## YOUR OBJECTIVE
Apart from the pictures, every line below needs to be reproduced verbatim.

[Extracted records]
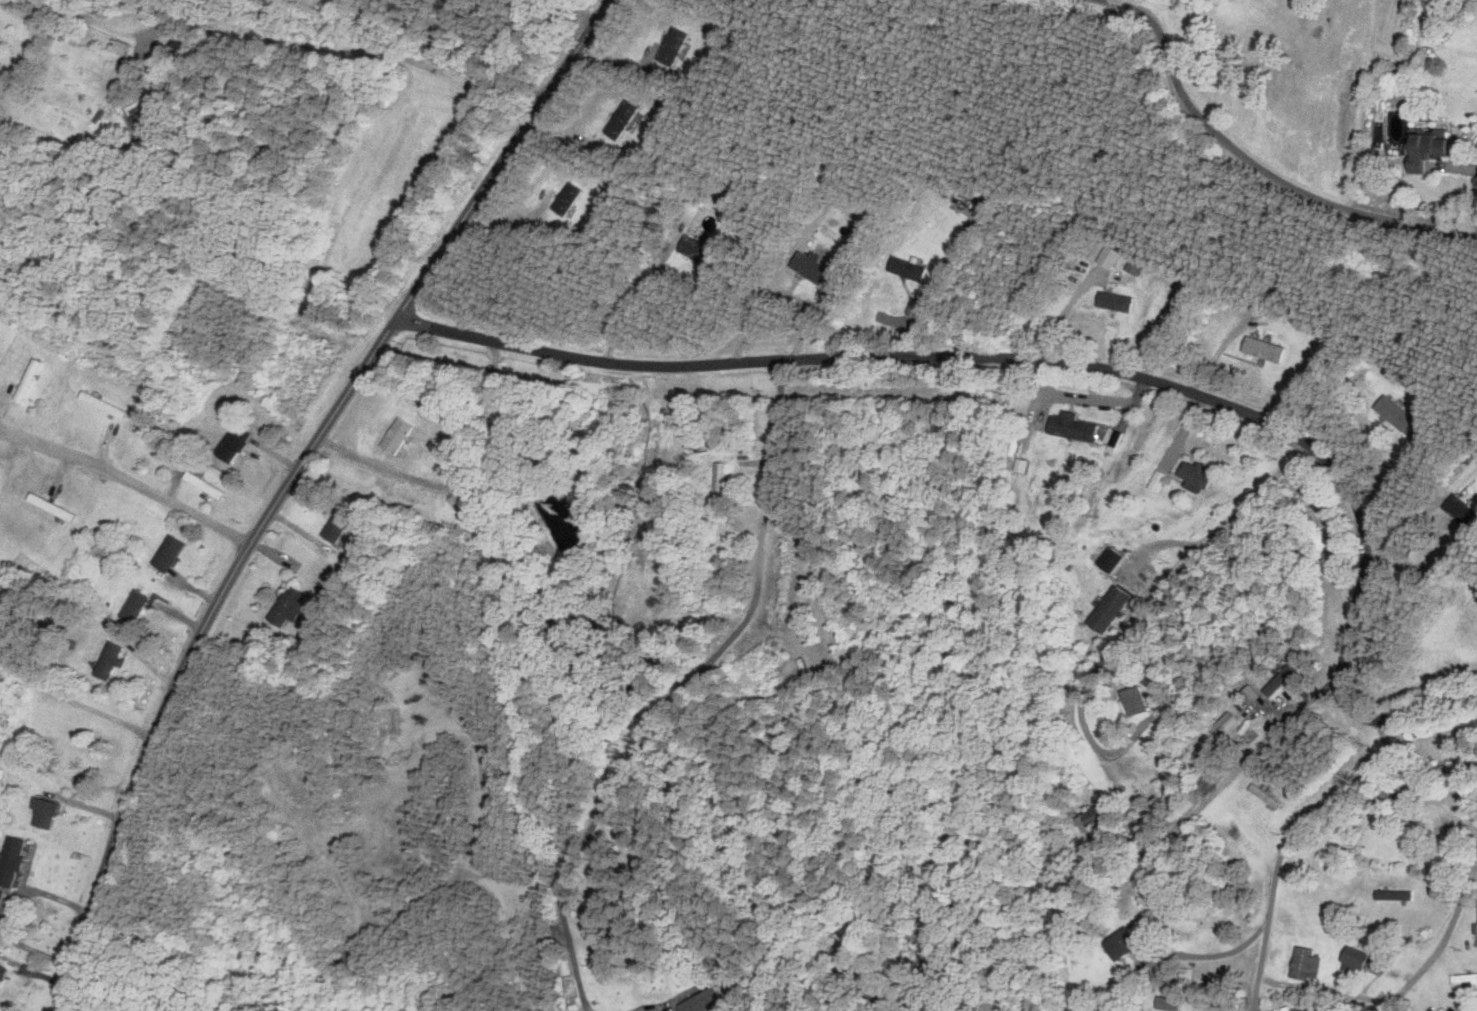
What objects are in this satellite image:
road: (585, 10)
road: (345, 33)
building: (123, 46)
building: (678, 47)
building: (627, 119)
building: (149, 120)
building: (1422, 149)
road: (1260, 162)
building: (573, 198)
building: (705, 250)
building: (817, 268)
building: (912, 268)
road: (640, 288)
building: (1121, 301)
building: (1268, 349)
road: (1071, 361)
building: (31, 380)
building: (106, 405)
building: (525, 407)
building: (1397, 416)
building: (1077, 427)
building: (402, 436)
building: (238, 443)
building: (0, 473)
road: (129, 476)
building: (1201, 476)
road: (289, 482)
building: (723, 484)
building: (207, 486)
building: (56, 508)
building: (1460, 511)
building: (341, 527)
building: (173, 553)
road: (1162, 588)
building: (140, 606)
building: (293, 608)
building: (1108, 609)
building: (114, 659)
road: (684, 690)
building: (1260, 697)
building: (1132, 700)
road: (76, 705)
building: (1233, 713)
building: (1451, 769)
road: (1222, 786)
building: (1385, 796)
building: (1267, 799)
building: (50, 814)
building: (1088, 818)
building: (1415, 828)
road: (1285, 845)
building: (15, 862)
building: (611, 890)
building: (1392, 895)
building: (2, 899)
road: (10, 910)
road: (1443, 937)
building: (1118, 943)
building: (1352, 957)
building: (1302, 963)
building: (1181, 974)
building: (4, 977)
building: (1463, 979)
building: (711, 1001)
building: (1282, 1008)

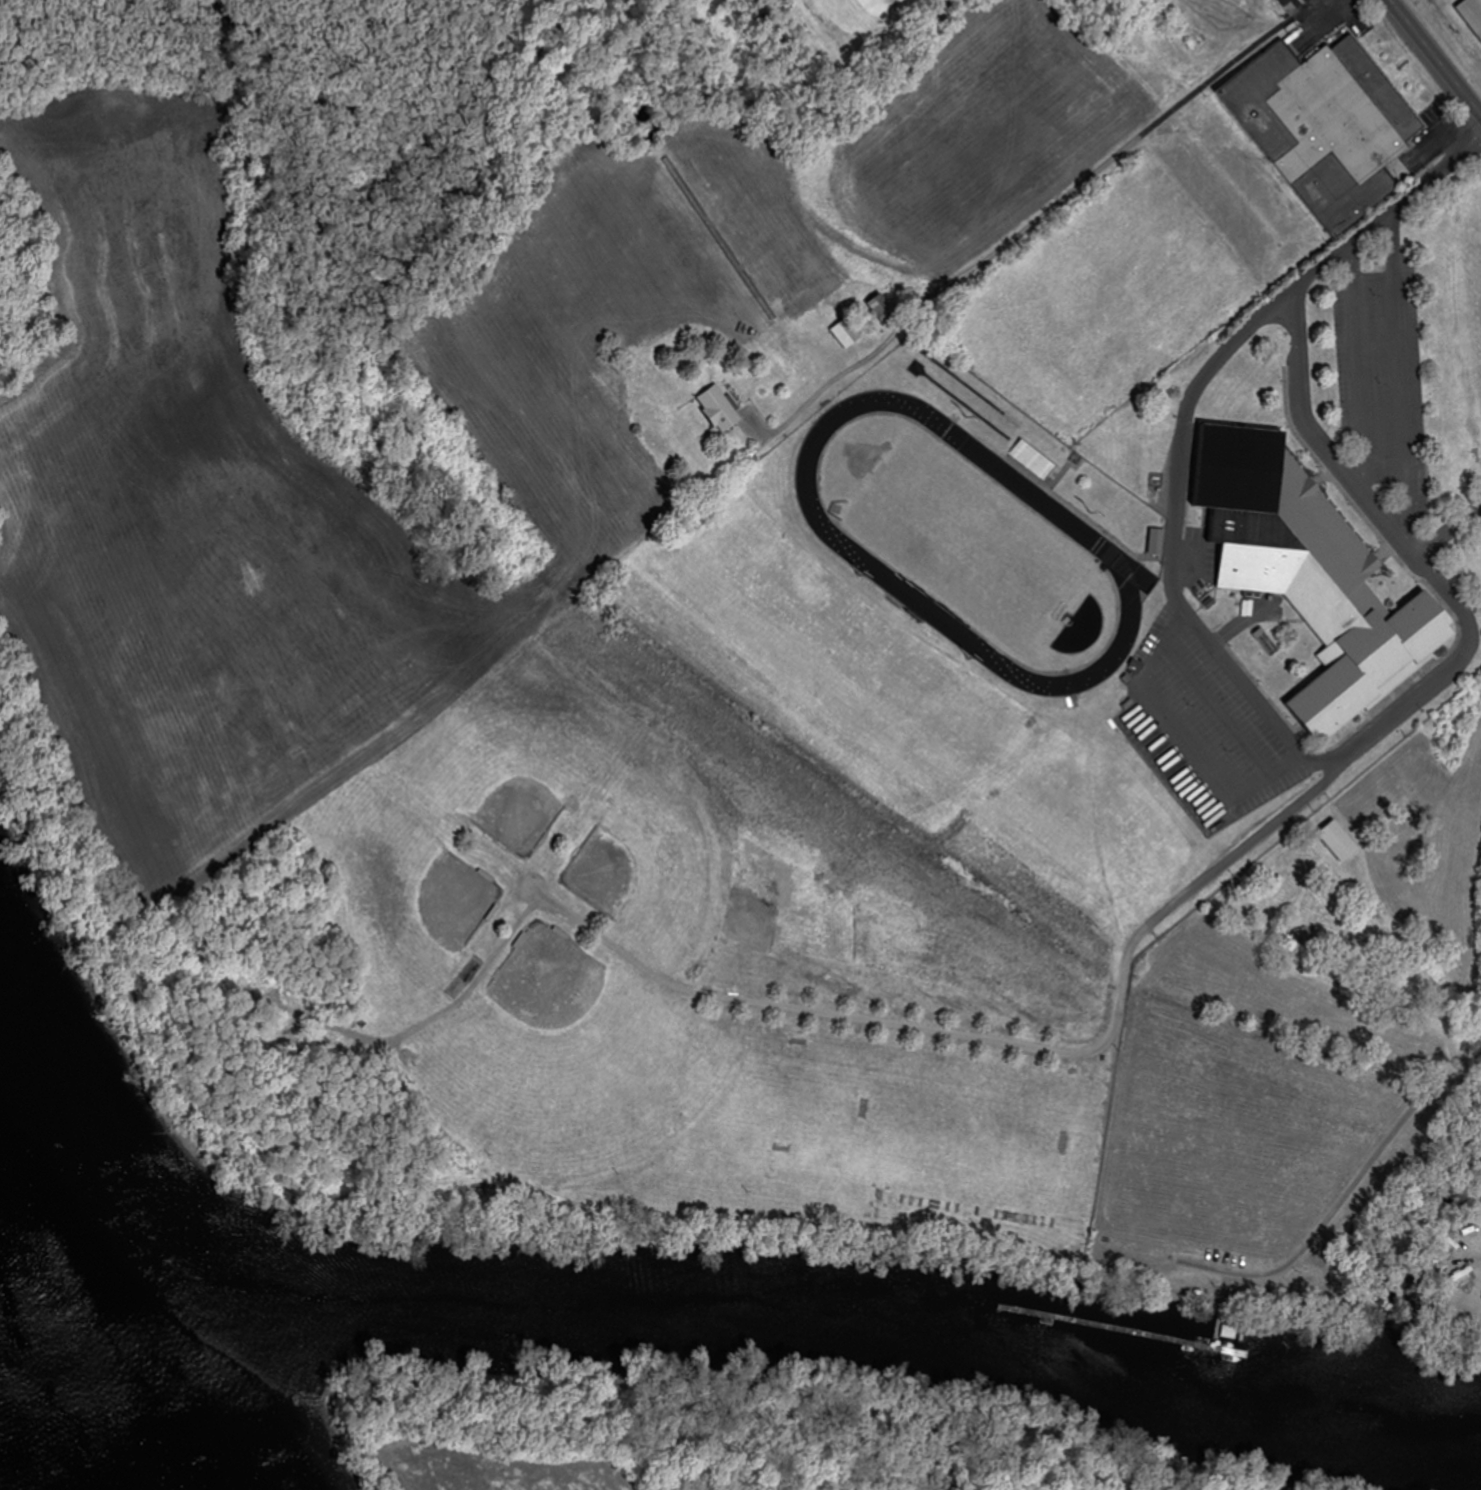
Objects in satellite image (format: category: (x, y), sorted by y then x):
building: (1472, 13)
road: (1427, 46)
flagpole: (1399, 69)
road: (1472, 104)
building: (1328, 122)
road: (1123, 151)
building: (882, 307)
road: (1247, 329)
building: (847, 332)
road: (1360, 367)
road: (1400, 374)
building: (720, 409)
road: (1320, 435)
building: (1033, 457)
road: (1451, 530)
park: (966, 535)
building: (1158, 539)
track: (1096, 541)
building: (1312, 571)
flagpole: (1391, 572)
road: (1241, 622)
road: (1448, 676)
road: (1253, 696)
road: (1218, 709)
road: (1191, 735)
park: (512, 739)
building: (1340, 842)
park: (673, 859)
park: (411, 907)
road: (1303, 923)
building: (1306, 937)
road: (992, 1041)
park: (561, 1056)
road: (1348, 1191)
pier: (1124, 1329)
pier: (1218, 1336)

## RESPONSE TO THE TASK
What objects are in this satellite image:
road: (585, 10)
road: (345, 33)
building: (123, 46)
building: (678, 47)
building: (627, 119)
building: (149, 120)
building: (1422, 149)
road: (1260, 162)
building: (573, 198)
building: (705, 250)
building: (817, 268)
building: (912, 268)
road: (640, 288)
building: (1121, 301)
building: (1268, 349)
road: (1071, 361)
building: (31, 380)
building: (106, 405)
building: (525, 407)
building: (1397, 416)
building: (1077, 427)
building: (402, 436)
building: (238, 443)
building: (0, 473)
road: (129, 476)
building: (1201, 476)
road: (289, 482)
building: (723, 484)
building: (207, 486)
building: (56, 508)
building: (1460, 511)
building: (341, 527)
building: (173, 553)
road: (1162, 588)
building: (140, 606)
building: (293, 608)
building: (1108, 609)
building: (114, 659)
road: (684, 690)
building: (1260, 697)
building: (1132, 700)
road: (76, 705)
building: (1233, 713)
building: (1451, 769)
road: (1222, 786)
building: (1385, 796)
building: (1267, 799)
building: (50, 814)
building: (1088, 818)
building: (1415, 828)
road: (1285, 845)
building: (15, 862)
building: (611, 890)
building: (1392, 895)
building: (2, 899)
road: (10, 910)
road: (1443, 937)
building: (1118, 943)
building: (1352, 957)
building: (1302, 963)
building: (1181, 974)
building: (4, 977)
building: (1463, 979)
building: (711, 1001)
building: (1282, 1008)

Objects in satellite image (format: category: (x, y), sorted by y then x):
building: (1472, 13)
road: (1427, 46)
flagpole: (1399, 69)
road: (1472, 104)
building: (1328, 122)
road: (1123, 151)
building: (882, 307)
road: (1247, 329)
building: (847, 332)
road: (1360, 367)
road: (1400, 374)
building: (720, 409)
road: (1320, 435)
building: (1033, 457)
road: (1451, 530)
park: (966, 535)
building: (1158, 539)
track: (1096, 541)
building: (1312, 571)
flagpole: (1391, 572)
road: (1241, 622)
road: (1448, 676)
road: (1253, 696)
road: (1218, 709)
road: (1191, 735)
park: (512, 739)
building: (1340, 842)
park: (673, 859)
park: (411, 907)
road: (1303, 923)
building: (1306, 937)
road: (992, 1041)
park: (561, 1056)
road: (1348, 1191)
pier: (1124, 1329)
pier: (1218, 1336)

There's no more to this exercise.